[Data provided]
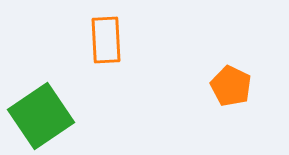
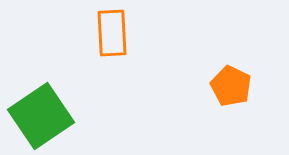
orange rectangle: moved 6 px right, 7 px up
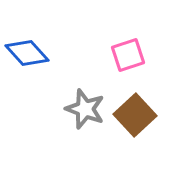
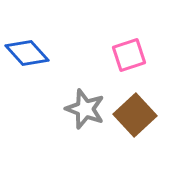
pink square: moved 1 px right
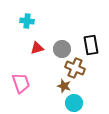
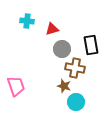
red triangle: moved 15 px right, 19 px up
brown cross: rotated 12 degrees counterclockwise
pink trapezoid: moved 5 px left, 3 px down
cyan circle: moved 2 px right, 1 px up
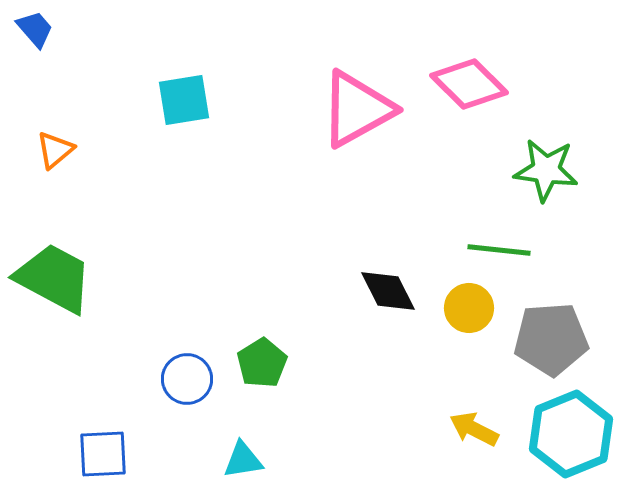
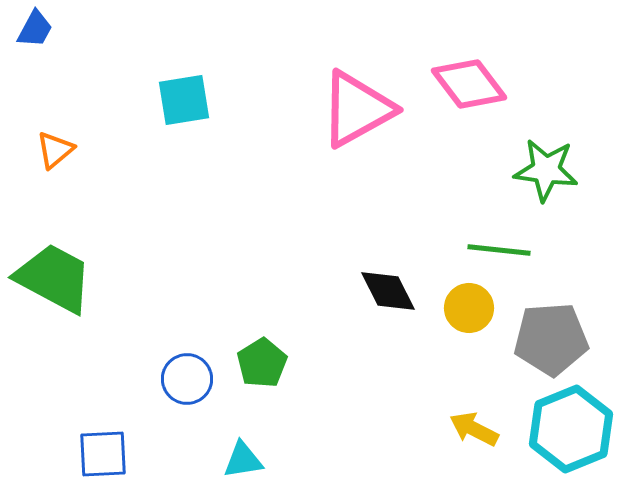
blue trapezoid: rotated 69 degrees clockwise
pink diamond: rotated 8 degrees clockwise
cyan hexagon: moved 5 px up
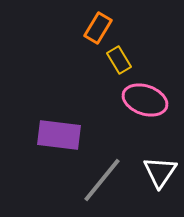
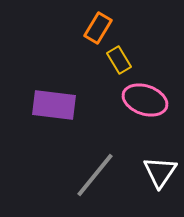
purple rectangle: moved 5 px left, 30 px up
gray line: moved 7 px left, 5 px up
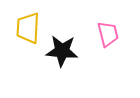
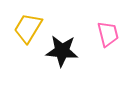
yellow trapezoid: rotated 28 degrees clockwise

==

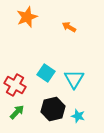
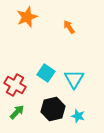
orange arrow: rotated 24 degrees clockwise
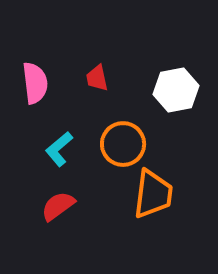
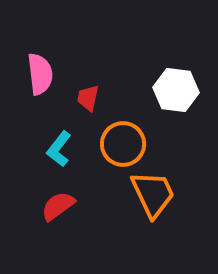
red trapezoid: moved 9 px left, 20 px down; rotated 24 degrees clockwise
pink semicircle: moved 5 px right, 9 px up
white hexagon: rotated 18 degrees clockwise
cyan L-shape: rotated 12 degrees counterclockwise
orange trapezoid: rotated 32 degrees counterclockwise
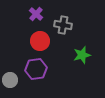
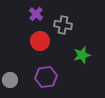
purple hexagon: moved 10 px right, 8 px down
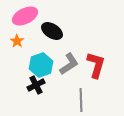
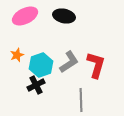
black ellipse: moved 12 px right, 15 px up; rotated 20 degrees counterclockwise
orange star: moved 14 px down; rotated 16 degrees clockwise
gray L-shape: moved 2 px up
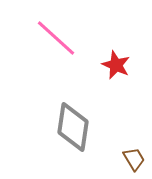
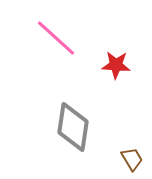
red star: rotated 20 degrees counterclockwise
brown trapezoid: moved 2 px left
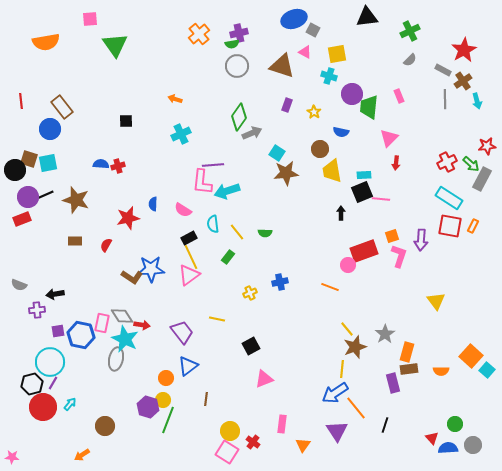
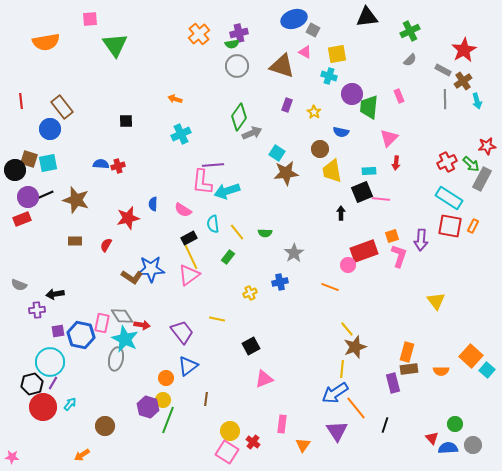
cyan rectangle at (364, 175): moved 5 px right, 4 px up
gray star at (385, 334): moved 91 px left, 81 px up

==

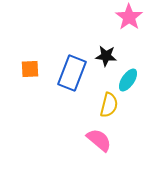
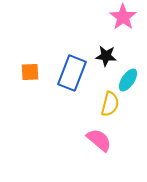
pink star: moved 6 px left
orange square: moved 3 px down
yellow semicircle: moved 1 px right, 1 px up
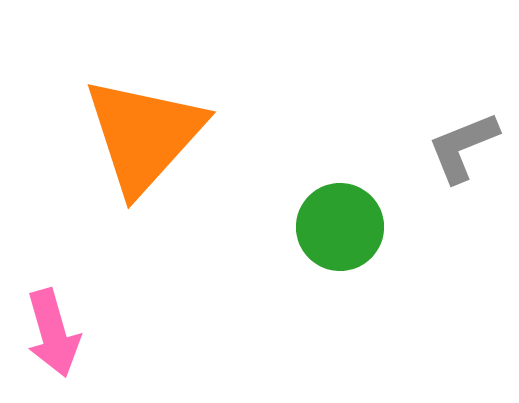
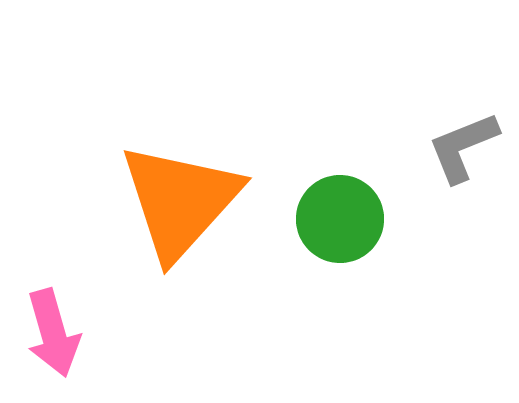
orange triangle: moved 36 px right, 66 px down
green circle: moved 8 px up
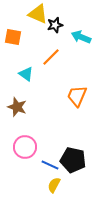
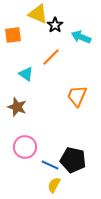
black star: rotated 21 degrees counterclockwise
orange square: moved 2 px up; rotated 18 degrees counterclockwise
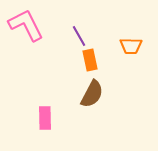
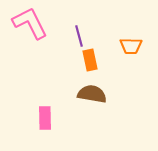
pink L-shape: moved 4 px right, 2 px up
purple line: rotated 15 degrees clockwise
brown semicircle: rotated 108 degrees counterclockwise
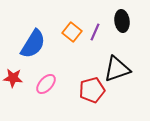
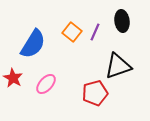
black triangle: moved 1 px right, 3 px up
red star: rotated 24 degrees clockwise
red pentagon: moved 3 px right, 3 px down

[Exercise instructions] Whatever pictures the records hold, omit them; give again exactly the lines from the one containing "pink diamond: rotated 8 degrees clockwise" through the one containing "yellow trapezoid: rotated".

[Result of this task]
pink diamond: rotated 8 degrees clockwise
cyan hexagon: moved 5 px up
purple rectangle: moved 5 px left, 30 px up
gray line: moved 7 px left, 5 px up
yellow trapezoid: rotated 28 degrees clockwise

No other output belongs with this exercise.